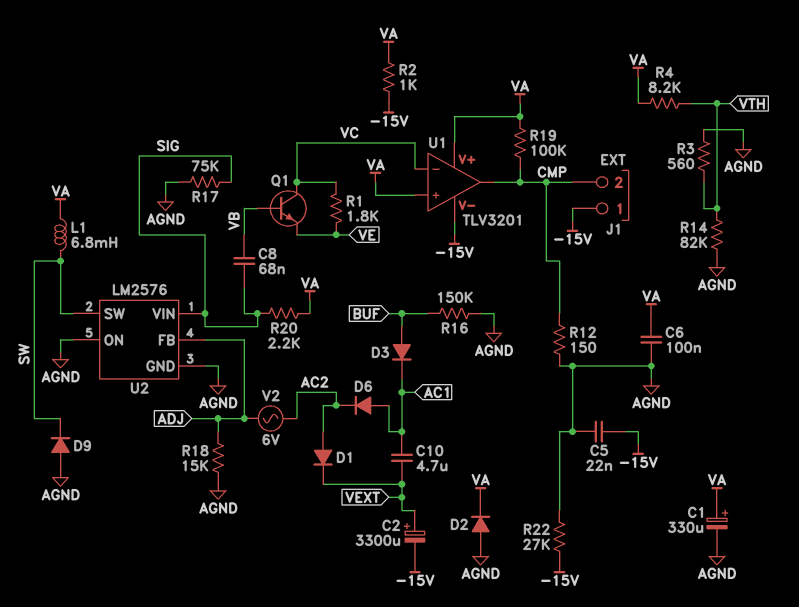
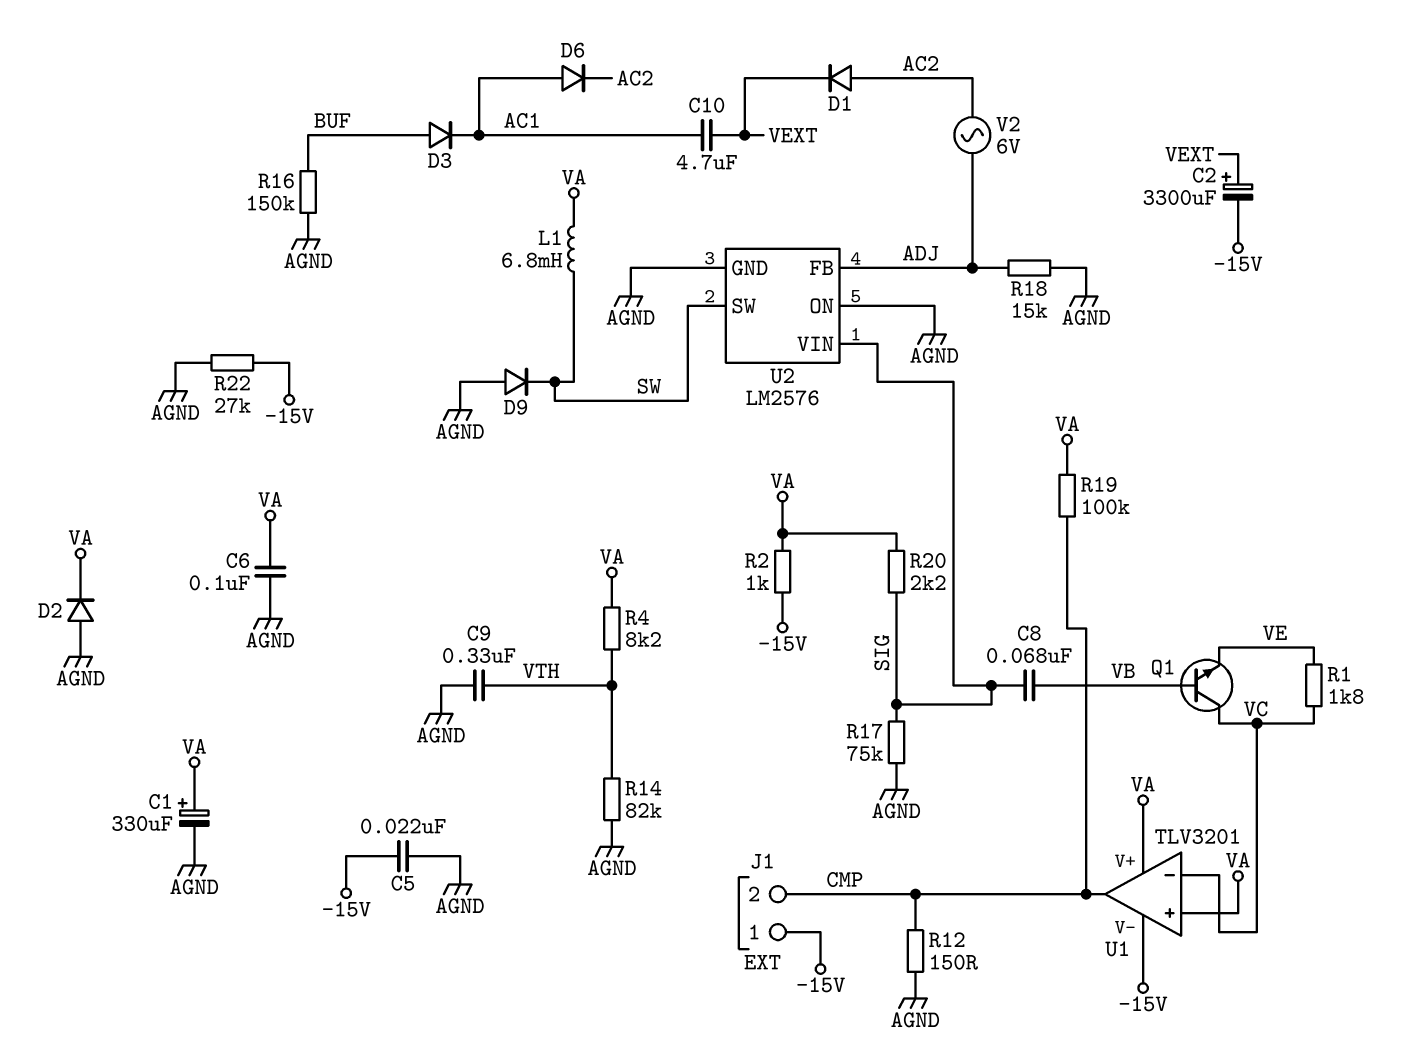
C9: none -> 330nF (AGND, VTH)
R3: 560 (AGND, VTH) -> none

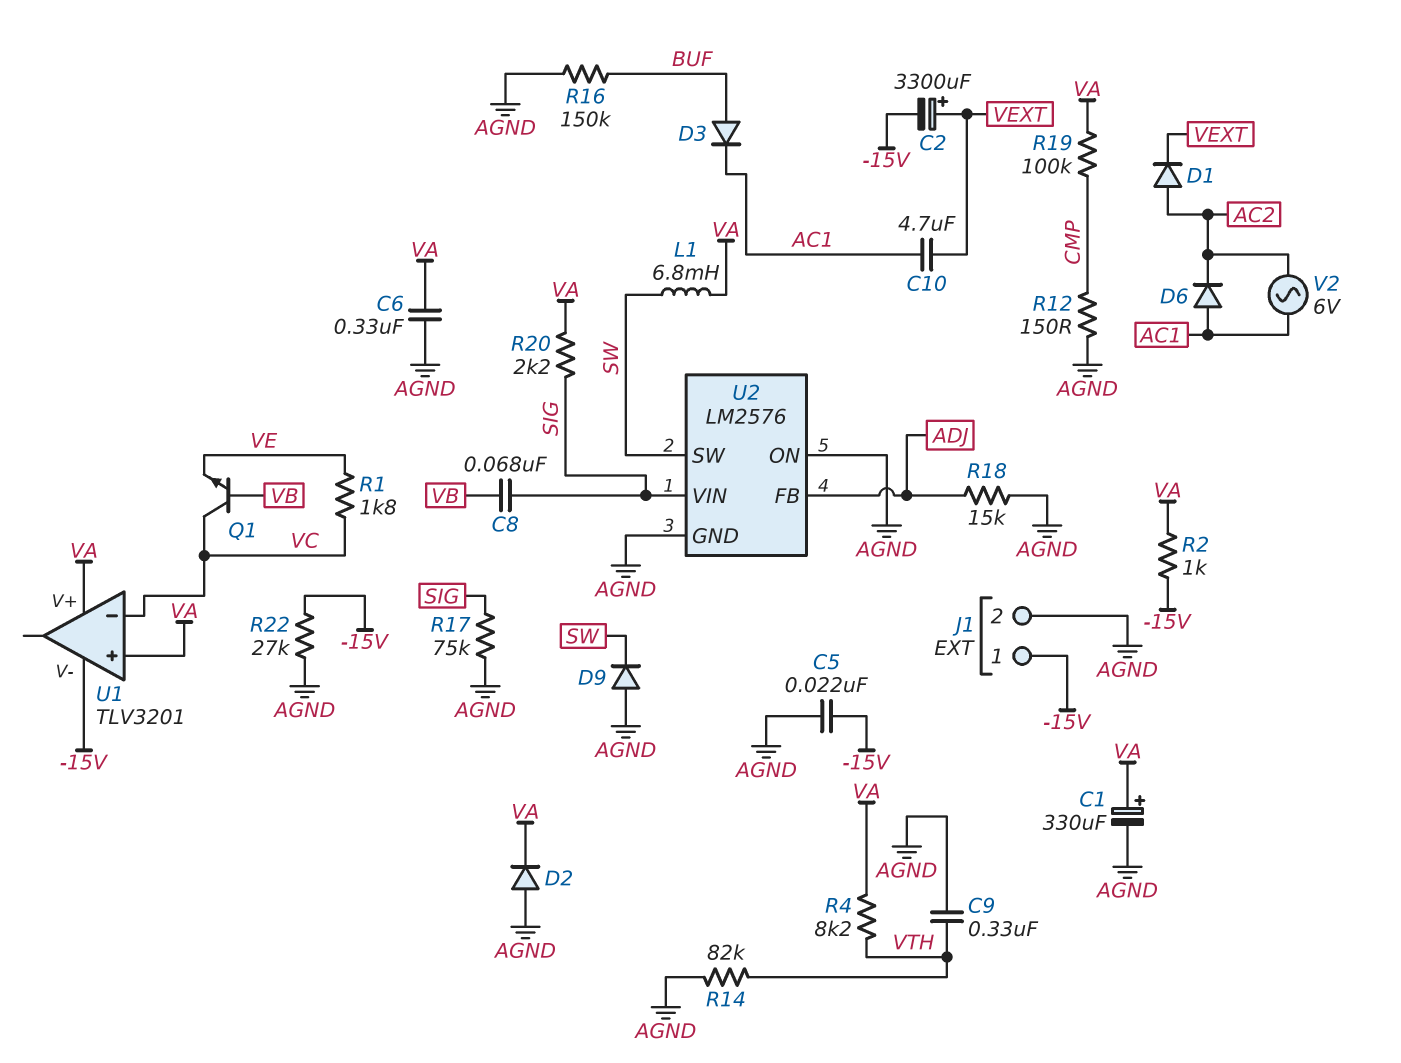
C6: 100nF (AGND, VA) -> 330nF (AGND, VA)
J1 pin 2: CMP -> AGND
U1 pin out: CMP -> none
V2: AC 6V (AC2, ADJ) -> AC 6V (AC1, AC2)

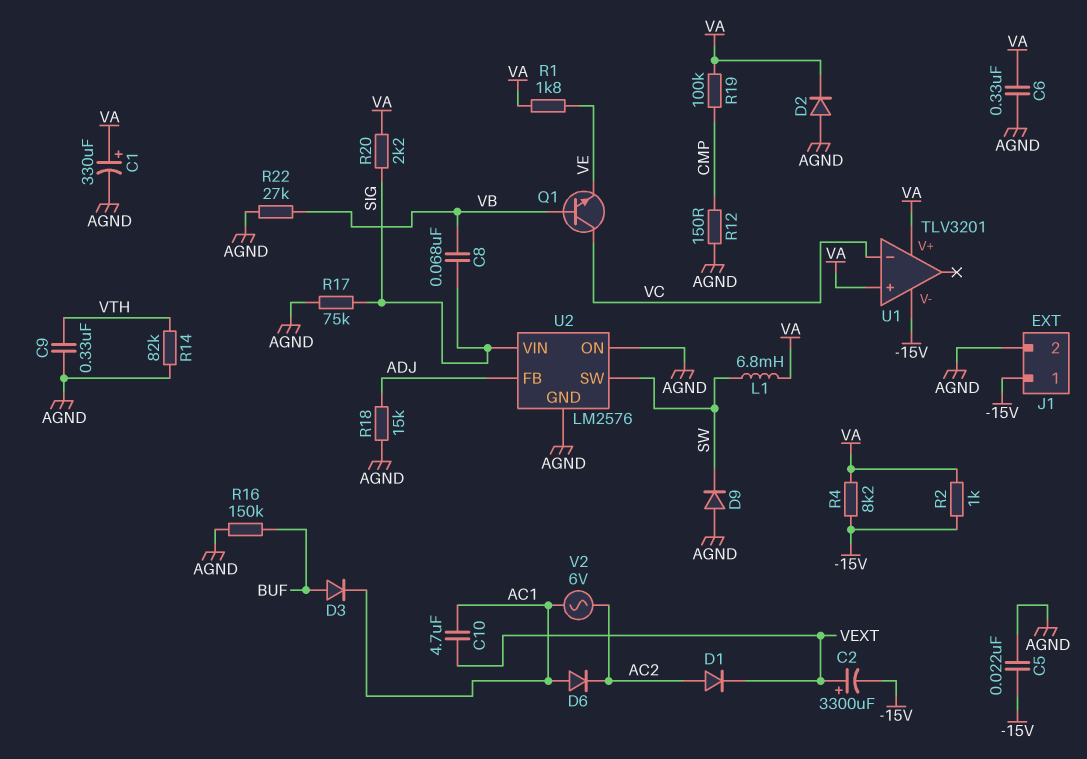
R1: 1.8k (VC, VE) -> 1.8k (VA, VE)
R4: 8.2k (VA, VTH) -> 8.2k (-15V, VA)
R22: 27k (-15V, AGND) -> 27k (AGND, VB)

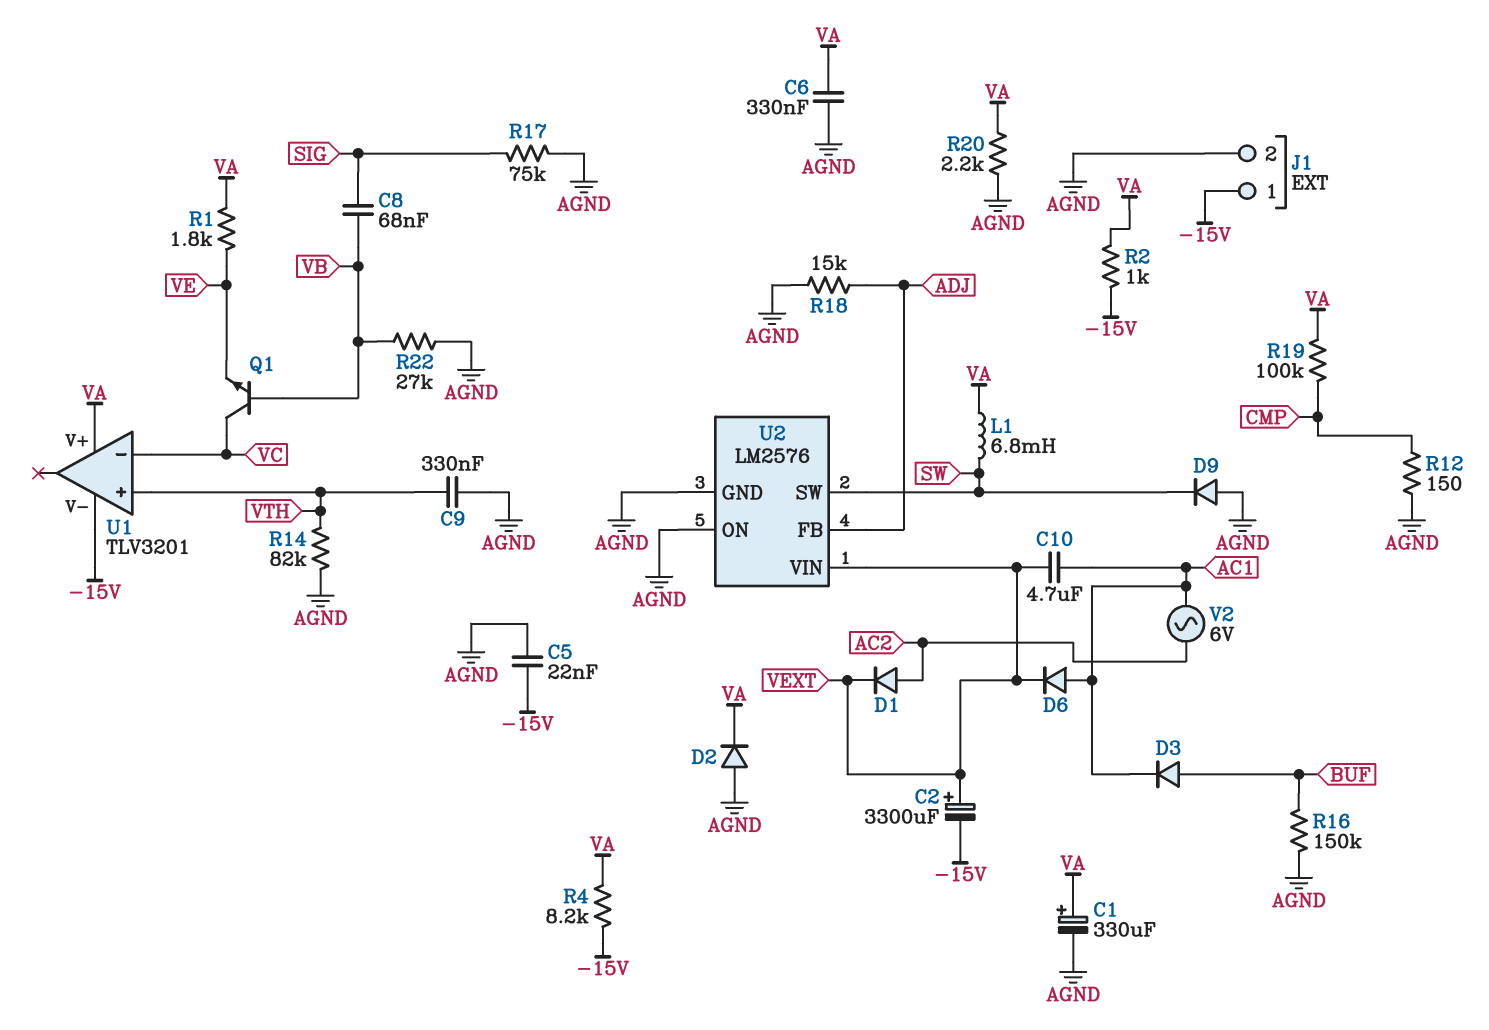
D6: diode (A AC1, K AC2) -> diode (A AC1, K VEXT)
R20: 2.2k (SIG, VA) -> 2.2k (AGND, VA)
U1 pin in+: VA -> VTH
U2 pin VIN: SIG -> VEXT

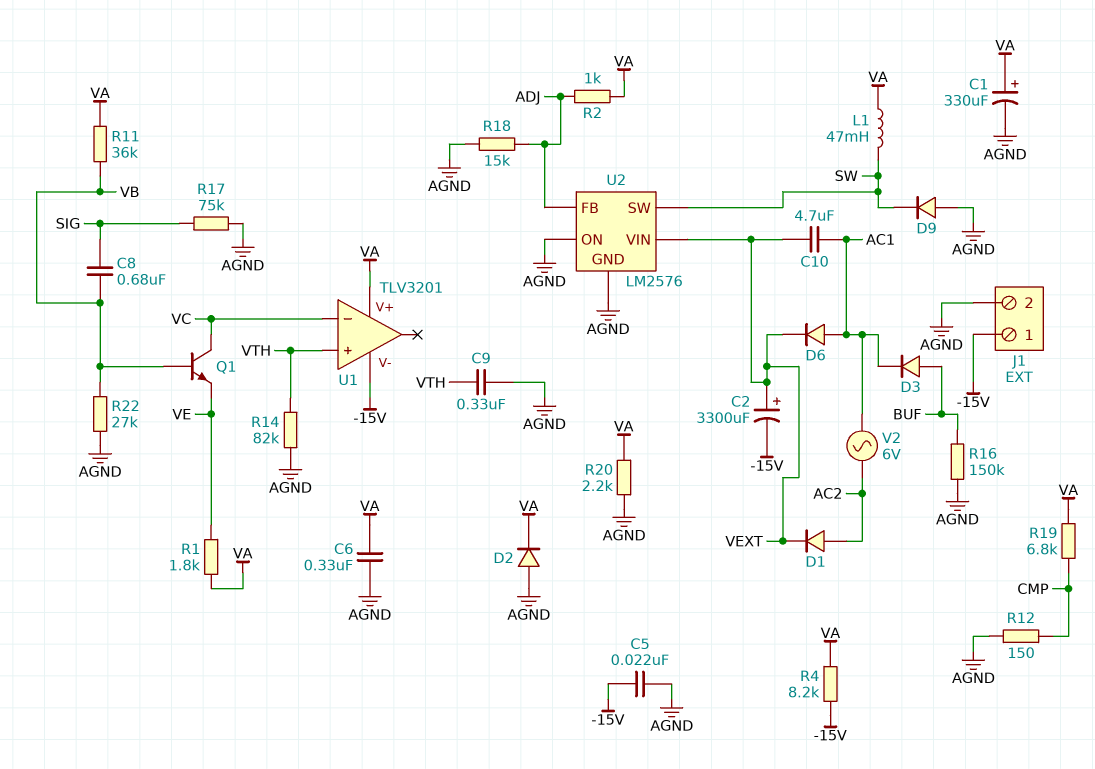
C8: 68nF (SIG, VB) -> 680nF (SIG, VB)
L1: 6.8mH (SW, VA) -> 47mH (SW, VA)
R2: 1k (-15V, VA) -> 1k (ADJ, VA)
R11: none -> 36k (VA, VB)
R19: 100k (CMP, VA) -> 6.8k (CMP, VA)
====
When a line in the records above contains the word "VEXT", copy it.

# [Output of the exercise]
D6: diode (A AC1, K AC2) -> diode (A AC1, K VEXT)
U2 pin VIN: SIG -> VEXT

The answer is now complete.